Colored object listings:
**********

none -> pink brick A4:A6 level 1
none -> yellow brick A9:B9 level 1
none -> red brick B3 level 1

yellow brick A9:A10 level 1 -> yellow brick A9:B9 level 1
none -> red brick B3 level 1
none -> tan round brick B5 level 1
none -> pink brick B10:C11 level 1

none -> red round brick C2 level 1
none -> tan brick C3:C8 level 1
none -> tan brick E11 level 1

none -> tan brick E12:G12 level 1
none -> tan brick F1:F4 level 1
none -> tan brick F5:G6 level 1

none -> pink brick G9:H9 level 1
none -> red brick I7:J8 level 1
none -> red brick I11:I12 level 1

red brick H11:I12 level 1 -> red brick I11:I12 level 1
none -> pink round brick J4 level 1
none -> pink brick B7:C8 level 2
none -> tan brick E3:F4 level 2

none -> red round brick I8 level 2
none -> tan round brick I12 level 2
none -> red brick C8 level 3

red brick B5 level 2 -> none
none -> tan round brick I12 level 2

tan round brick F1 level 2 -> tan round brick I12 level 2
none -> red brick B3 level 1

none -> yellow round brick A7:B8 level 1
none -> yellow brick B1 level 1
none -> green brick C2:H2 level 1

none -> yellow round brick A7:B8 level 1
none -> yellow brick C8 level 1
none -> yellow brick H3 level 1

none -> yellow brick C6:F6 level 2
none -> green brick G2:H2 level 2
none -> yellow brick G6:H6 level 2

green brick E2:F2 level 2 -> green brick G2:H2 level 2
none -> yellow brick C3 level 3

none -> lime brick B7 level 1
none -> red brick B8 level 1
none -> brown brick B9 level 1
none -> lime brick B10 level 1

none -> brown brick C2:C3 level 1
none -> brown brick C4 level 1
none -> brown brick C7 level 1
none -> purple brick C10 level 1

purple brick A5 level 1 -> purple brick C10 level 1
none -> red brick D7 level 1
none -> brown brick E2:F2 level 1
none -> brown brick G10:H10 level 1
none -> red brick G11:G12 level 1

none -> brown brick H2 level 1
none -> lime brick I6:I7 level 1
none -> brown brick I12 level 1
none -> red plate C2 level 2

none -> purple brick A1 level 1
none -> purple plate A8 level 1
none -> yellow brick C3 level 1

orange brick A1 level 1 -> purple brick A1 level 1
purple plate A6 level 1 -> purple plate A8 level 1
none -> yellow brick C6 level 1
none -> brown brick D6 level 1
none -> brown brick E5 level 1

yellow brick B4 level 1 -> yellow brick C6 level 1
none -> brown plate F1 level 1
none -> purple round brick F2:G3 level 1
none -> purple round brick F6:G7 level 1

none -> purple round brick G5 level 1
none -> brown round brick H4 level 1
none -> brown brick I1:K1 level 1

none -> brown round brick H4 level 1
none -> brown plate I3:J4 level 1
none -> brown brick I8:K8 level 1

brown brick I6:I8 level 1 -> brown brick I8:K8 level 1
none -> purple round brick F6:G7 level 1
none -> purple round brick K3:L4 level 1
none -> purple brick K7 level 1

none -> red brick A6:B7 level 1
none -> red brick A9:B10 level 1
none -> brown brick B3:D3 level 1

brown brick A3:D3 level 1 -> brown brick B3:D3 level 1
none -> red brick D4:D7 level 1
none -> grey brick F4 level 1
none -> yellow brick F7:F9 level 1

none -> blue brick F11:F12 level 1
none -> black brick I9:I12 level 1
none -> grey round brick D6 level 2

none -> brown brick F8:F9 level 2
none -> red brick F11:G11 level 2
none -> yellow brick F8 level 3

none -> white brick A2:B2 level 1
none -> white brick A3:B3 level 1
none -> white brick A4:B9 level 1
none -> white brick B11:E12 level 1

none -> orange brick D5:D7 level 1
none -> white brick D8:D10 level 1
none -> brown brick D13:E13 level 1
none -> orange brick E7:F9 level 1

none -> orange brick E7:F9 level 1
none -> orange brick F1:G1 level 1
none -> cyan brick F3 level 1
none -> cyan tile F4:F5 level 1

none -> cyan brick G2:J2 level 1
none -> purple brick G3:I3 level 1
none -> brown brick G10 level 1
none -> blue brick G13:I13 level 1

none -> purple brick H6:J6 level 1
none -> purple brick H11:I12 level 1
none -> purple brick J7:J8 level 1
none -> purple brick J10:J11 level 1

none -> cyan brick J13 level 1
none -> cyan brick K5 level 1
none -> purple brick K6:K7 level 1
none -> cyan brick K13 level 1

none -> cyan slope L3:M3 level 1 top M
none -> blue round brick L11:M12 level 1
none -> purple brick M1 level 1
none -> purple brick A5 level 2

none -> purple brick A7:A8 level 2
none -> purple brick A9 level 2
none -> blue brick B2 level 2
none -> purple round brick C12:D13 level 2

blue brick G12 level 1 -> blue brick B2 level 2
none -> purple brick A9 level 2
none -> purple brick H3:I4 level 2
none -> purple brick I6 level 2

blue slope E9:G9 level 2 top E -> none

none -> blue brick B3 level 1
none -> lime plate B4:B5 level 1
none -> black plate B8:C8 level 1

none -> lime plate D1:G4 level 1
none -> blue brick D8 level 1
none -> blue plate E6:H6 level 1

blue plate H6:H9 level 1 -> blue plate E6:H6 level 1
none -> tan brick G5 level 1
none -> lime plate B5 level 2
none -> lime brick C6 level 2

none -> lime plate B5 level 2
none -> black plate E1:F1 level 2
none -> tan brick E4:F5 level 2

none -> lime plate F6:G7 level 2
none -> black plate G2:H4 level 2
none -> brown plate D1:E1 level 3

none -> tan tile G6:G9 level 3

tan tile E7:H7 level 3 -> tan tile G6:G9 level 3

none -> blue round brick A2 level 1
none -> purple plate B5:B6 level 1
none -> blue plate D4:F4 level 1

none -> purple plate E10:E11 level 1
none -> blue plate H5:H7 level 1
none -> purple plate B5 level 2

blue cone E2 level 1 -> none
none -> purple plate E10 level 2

**********

■ Task item
Take from the entries every line that has the string "white".

■ Task response
none -> white brick A2:B2 level 1
none -> white brick A3:B3 level 1
none -> white brick A4:B9 level 1
none -> white brick B11:E12 level 1
none -> white brick D8:D10 level 1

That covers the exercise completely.